## Task brief
Determine how many lines in the records hold "yellow", then give that number by itself.

________________________________________

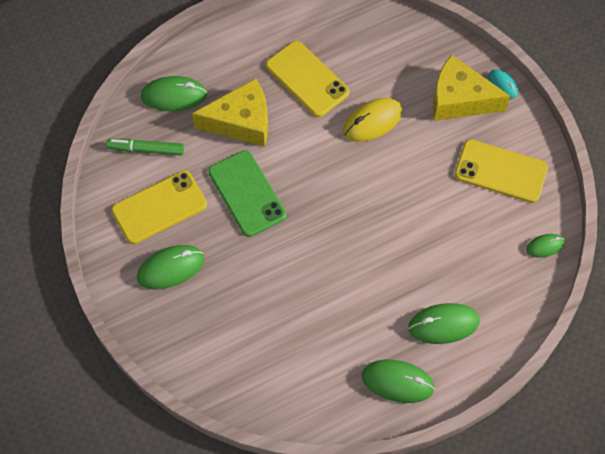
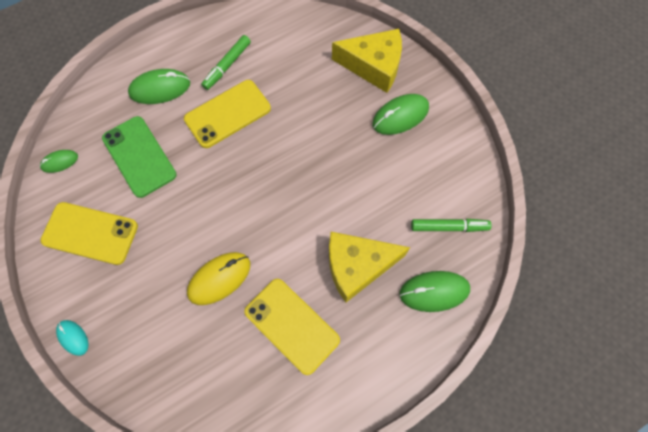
camera: 175 degrees right, 5 degrees up
(159, 207) = (422, 169): yellow phone -> yellow phone (227, 114)
(247, 193) = (341, 190): green phone -> green phone (139, 156)
(364, 349) = (227, 65): none -> green marker
(397, 382) = (200, 44): green mouse -> none
(459, 99) = (123, 314): yellow cheese -> yellow cheese (373, 66)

________________________________________

## Answer to this task
2